## WHAT IS EXPECTED
Revise the entries between the lines containing "Which of these" and "12.77 inches apart.", inclusive, changing every instance of "nightstand" to "bedside table" and leaving everything else as it is.

_____

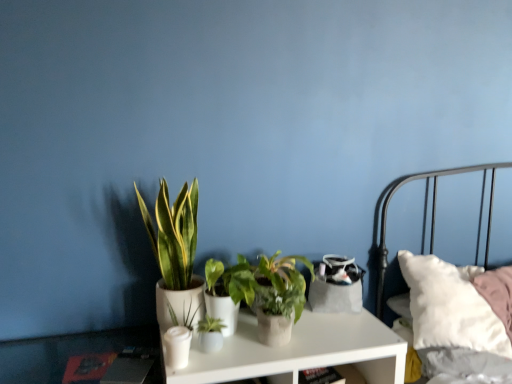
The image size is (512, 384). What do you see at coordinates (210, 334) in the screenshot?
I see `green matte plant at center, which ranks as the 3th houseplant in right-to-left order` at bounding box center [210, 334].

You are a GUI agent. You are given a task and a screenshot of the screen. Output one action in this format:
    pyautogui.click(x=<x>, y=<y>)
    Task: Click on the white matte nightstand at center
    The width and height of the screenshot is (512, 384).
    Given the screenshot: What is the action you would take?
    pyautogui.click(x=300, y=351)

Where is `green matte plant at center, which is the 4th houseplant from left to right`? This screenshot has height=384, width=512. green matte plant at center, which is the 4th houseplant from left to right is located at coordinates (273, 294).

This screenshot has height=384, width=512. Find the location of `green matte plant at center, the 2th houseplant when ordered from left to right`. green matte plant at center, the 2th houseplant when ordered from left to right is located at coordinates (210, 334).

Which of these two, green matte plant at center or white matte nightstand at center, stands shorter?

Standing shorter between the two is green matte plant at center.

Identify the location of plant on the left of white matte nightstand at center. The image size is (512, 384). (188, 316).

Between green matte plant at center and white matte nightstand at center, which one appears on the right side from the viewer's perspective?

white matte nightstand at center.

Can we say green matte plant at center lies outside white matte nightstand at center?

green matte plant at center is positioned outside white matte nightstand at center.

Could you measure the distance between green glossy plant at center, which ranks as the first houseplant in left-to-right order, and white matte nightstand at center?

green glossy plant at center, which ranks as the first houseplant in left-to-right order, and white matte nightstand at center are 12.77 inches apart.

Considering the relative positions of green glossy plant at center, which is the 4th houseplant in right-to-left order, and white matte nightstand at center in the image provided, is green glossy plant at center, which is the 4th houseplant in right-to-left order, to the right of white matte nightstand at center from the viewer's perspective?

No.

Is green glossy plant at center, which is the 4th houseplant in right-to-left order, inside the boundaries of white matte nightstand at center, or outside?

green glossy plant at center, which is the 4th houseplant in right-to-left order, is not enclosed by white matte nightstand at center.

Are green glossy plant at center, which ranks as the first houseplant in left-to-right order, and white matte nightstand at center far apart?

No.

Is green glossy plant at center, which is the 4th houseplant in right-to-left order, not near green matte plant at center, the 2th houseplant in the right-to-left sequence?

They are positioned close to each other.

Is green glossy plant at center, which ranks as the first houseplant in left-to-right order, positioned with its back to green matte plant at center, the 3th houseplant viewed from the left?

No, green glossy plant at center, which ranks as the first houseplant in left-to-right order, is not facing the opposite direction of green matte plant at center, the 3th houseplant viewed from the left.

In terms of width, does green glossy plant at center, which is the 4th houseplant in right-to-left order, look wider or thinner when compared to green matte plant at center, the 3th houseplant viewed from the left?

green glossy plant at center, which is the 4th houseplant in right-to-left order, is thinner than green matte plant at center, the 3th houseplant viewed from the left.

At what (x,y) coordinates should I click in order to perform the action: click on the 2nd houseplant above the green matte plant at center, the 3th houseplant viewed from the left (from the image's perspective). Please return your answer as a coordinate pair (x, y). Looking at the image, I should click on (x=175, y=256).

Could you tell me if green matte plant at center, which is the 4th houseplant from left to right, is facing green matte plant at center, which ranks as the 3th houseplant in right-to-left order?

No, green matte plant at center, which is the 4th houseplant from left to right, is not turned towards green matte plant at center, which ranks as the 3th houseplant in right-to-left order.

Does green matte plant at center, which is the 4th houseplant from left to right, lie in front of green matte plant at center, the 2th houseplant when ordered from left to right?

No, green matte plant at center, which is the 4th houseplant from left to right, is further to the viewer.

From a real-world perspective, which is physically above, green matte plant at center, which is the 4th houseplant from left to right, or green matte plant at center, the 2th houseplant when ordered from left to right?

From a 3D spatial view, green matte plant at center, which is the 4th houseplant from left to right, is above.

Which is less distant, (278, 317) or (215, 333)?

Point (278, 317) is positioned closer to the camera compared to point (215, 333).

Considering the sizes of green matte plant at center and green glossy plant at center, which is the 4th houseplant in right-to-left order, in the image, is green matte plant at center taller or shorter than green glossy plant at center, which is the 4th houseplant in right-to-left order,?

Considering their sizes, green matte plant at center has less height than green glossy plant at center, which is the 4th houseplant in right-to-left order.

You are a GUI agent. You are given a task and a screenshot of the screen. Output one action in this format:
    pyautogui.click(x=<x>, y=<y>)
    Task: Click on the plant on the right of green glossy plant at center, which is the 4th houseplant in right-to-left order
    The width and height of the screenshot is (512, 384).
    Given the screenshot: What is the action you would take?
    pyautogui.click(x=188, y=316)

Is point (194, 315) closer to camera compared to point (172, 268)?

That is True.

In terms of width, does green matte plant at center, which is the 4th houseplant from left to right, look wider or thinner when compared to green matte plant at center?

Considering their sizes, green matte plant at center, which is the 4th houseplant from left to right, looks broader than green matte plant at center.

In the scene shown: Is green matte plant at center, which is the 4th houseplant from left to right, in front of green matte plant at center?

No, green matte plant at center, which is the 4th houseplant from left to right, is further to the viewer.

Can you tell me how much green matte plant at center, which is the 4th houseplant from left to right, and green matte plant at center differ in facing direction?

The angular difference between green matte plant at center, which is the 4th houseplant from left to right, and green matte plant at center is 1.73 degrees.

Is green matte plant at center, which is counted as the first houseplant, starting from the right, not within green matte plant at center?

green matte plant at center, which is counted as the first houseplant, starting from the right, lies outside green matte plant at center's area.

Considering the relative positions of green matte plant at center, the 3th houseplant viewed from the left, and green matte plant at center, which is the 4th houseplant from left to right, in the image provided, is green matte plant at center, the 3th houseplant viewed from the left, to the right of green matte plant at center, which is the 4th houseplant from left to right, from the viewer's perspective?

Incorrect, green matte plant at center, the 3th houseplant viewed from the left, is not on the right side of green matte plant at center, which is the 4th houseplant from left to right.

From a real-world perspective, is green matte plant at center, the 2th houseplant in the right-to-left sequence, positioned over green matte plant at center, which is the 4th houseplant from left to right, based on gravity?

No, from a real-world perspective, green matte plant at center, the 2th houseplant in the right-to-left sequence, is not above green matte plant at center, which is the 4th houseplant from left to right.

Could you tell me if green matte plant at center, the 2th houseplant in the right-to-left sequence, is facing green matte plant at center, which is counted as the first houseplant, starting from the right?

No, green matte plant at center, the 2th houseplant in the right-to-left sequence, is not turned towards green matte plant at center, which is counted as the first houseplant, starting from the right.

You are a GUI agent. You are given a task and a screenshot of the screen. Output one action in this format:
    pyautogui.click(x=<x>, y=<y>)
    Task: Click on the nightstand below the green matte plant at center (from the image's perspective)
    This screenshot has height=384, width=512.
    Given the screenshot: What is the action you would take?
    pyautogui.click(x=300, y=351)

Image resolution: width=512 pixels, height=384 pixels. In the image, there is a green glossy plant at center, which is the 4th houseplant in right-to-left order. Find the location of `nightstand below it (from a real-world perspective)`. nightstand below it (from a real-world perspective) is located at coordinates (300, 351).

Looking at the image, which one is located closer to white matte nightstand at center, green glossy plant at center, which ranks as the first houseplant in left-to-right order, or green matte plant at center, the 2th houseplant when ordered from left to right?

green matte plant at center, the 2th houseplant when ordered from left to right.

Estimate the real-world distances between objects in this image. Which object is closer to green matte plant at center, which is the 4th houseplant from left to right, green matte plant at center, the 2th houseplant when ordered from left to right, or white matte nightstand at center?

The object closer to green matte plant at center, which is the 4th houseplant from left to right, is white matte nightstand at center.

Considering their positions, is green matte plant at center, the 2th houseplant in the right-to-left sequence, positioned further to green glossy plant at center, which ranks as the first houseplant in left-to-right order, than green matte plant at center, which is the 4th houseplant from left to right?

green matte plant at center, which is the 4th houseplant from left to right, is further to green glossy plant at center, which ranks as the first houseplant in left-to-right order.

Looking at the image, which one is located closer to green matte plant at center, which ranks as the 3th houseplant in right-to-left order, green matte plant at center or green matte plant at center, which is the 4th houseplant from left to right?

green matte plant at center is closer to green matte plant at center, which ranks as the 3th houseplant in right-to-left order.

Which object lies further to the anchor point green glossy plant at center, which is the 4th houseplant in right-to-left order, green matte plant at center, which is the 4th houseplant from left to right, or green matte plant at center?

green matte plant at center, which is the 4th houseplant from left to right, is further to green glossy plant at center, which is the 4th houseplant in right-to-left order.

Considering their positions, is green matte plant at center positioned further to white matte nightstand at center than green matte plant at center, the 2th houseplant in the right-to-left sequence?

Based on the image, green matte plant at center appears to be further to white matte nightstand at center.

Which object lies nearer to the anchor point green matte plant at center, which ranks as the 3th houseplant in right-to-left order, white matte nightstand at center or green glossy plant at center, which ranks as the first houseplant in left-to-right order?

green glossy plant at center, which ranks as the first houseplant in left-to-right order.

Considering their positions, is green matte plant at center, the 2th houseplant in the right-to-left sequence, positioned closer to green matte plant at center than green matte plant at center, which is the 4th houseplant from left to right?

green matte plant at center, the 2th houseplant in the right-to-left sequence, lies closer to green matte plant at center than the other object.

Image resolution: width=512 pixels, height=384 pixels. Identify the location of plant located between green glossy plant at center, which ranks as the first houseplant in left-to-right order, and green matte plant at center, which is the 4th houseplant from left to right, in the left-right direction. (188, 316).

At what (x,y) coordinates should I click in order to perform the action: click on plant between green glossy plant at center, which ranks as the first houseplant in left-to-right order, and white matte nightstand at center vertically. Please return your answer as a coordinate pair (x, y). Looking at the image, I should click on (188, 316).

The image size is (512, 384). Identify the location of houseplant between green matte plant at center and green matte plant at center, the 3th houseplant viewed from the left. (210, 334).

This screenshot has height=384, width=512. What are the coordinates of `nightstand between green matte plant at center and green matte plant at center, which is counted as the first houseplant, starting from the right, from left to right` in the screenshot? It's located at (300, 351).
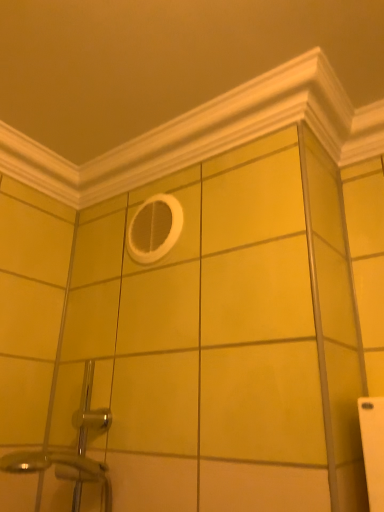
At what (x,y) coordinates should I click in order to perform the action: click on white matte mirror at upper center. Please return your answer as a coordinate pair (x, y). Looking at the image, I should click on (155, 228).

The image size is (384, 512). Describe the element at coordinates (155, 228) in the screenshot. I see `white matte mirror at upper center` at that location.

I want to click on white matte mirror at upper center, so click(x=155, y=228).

_____

## TASK RESPONSE
Which of these two, green matte plant at center or white matte bedside table at center, stands shorter?

Standing shorter between the two is green matte plant at center.

Identify the location of plant on the left of white matte bedside table at center. The image size is (512, 384). (188, 316).

Between green matte plant at center and white matte bedside table at center, which one appears on the right side from the viewer's perspective?

white matte bedside table at center.

Can we say green matte plant at center lies outside white matte bedside table at center?

green matte plant at center is positioned outside white matte bedside table at center.

Could you measure the distance between green glossy plant at center, which ranks as the first houseplant in left-to-right order, and white matte bedside table at center?

green glossy plant at center, which ranks as the first houseplant in left-to-right order, and white matte bedside table at center are 12.77 inches apart.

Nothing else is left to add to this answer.